[[ Provided entries open ]]

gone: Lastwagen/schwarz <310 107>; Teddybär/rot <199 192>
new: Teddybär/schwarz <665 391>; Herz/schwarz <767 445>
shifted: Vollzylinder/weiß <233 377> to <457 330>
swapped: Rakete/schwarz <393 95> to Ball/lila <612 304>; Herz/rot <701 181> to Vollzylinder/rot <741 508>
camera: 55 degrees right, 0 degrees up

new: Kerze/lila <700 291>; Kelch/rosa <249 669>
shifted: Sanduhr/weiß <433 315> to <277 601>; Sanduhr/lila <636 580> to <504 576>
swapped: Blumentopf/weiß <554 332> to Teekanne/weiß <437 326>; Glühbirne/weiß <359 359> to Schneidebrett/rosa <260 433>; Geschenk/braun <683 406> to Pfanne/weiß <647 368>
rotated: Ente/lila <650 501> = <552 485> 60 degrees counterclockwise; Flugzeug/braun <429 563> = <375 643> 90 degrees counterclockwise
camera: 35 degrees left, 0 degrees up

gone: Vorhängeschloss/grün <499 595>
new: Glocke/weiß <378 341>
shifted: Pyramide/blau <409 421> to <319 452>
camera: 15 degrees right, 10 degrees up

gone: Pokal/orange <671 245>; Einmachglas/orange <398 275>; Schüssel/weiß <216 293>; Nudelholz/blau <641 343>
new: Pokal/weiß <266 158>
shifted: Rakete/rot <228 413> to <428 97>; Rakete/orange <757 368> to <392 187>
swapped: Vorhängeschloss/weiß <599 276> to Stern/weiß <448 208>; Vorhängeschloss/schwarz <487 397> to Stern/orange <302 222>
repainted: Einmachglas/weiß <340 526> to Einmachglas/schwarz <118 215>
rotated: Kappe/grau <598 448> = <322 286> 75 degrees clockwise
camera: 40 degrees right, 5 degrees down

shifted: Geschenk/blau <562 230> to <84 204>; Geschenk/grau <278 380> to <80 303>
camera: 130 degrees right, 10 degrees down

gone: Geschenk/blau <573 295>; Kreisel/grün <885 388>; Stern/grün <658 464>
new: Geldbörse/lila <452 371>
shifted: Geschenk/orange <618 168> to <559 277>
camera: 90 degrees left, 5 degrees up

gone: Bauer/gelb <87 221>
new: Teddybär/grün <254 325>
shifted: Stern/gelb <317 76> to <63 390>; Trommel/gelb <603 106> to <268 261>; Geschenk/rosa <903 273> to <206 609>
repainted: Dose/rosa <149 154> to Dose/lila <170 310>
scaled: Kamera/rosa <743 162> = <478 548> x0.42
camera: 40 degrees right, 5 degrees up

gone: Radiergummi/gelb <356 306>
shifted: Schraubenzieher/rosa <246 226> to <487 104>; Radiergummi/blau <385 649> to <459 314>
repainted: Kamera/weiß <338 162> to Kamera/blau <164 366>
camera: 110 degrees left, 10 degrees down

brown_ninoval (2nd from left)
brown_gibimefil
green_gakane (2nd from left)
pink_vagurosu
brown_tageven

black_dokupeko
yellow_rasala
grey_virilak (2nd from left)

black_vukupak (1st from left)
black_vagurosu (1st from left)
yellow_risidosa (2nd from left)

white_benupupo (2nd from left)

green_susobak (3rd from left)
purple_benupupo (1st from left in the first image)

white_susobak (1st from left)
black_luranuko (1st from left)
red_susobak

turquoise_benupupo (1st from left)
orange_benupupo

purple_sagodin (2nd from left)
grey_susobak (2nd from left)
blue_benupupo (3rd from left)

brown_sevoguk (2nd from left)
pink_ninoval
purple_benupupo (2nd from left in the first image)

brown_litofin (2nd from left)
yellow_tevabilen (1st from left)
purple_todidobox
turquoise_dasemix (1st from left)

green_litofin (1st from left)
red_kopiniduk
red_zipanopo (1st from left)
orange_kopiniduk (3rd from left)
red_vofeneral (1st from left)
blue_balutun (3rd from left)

[[ Provided entries closed ]]

Line by line, retype the data exactly as written.

Result of the task ::
gone: Lastwagen/schwarz <310 107>; Teddybär/rot <199 192>
new: Teddybär/schwarz <665 391>; Herz/schwarz <767 445>
shifted: Vollzylinder/weiß <233 377> to <457 330>
swapped: Rakete/schwarz <393 95> to Ball/lila <612 304>; Herz/rot <701 181> to Vollzylinder/rot <741 508>
camera: 55 degrees right, 0 degrees up

new: Kerze/lila <700 291>; Kelch/rosa <249 669>
shifted: Sanduhr/weiß <433 315> to <277 601>; Sanduhr/lila <636 580> to <504 576>
swapped: Blumentopf/weiß <554 332> to Teekanne/weiß <437 326>; Glühbirne/weiß <359 359> to Schneidebrett/rosa <260 433>; Geschenk/braun <683 406> to Pfanne/weiß <647 368>
rotated: Ente/lila <650 501> = <552 485> 60 degrees counterclockwise; Flugzeug/braun <429 563> = <375 643> 90 degrees counterclockwise
camera: 35 degrees left, 0 degrees up

gone: Vorhängeschloss/grün <499 595>
new: Glocke/weiß <378 341>
shifted: Pyramide/blau <409 421> to <319 452>
camera: 15 degrees right, 10 degrees up

gone: Pokal/orange <671 245>; Einmachglas/orange <398 275>; Schüssel/weiß <216 293>; Nudelholz/blau <641 343>
new: Pokal/weiß <266 158>
shifted: Rakete/rot <228 413> to <428 97>; Rakete/orange <757 368> to <392 187>
swapped: Vorhängeschloss/weiß <599 276> to Stern/weiß <448 208>; Vorhängeschloss/schwarz <487 397> to Stern/orange <302 222>
repainted: Einmachglas/weiß <340 526> to Einmachglas/schwarz <118 215>
rotated: Kappe/grau <598 448> = <322 286> 75 degrees clockwise
camera: 40 degrees right, 5 degrees down

shifted: Geschenk/blau <562 230> to <84 204>; Geschenk/grau <278 380> to <80 303>
camera: 130 degrees right, 10 degrees down

gone: Geschenk/blau <573 295>; Kreisel/grün <885 388>; Stern/grün <658 464>
new: Geldbörse/lila <452 371>
shifted: Geschenk/orange <618 168> to <559 277>
camera: 90 degrees left, 5 degrees up

gone: Bauer/gelb <87 221>
new: Teddybär/grün <254 325>
shifted: Stern/gelb <317 76> to <63 390>; Trommel/gelb <603 106> to <268 261>; Geschenk/rosa <903 273> to <206 609>
repainted: Dose/rosa <149 154> to Dose/lila <170 310>
scaled: Kamera/rosa <743 162> = <478 548> x0.42
camera: 40 degrees right, 5 degrees up

gone: Radiergummi/gelb <356 306>
shifted: Schraubenzieher/rosa <246 226> to <487 104>; Radiergummi/blau <385 649> to <459 314>
repainted: Kamera/weiß <338 162> to Kamera/blau <164 366>
camera: 110 degrees left, 10 degrees down

brown_ninoval (2nd from left)
brown_gibimefil
green_gakane (2nd from left)
pink_vagurosu
brown_tageven

black_dokupeko
yellow_rasala
grey_virilak (2nd from left)

black_vukupak (1st from left)
black_vagurosu (1st from left)
yellow_risidosa (2nd from left)

white_benupupo (2nd from left)

green_susobak (3rd from left)
purple_benupupo (1st from left in the first image)

white_susobak (1st from left)
black_luranuko (1st from left)
red_susobak

turquoise_benupupo (1st from left)
orange_benupupo

purple_sagodin (2nd from left)
grey_susobak (2nd from left)
blue_benupupo (3rd from left)

brown_sevoguk (2nd from left)
pink_ninoval
purple_benupupo (2nd from left in the first image)

brown_litofin (2nd from left)
yellow_tevabilen (1st from left)
purple_todidobox
turquoise_dasemix (1st from left)

green_litofin (1st from left)
red_kopiniduk
red_zipanopo (1st from left)
orange_kopiniduk (3rd from left)
red_vofeneral (1st from left)
blue_balutun (3rd from left)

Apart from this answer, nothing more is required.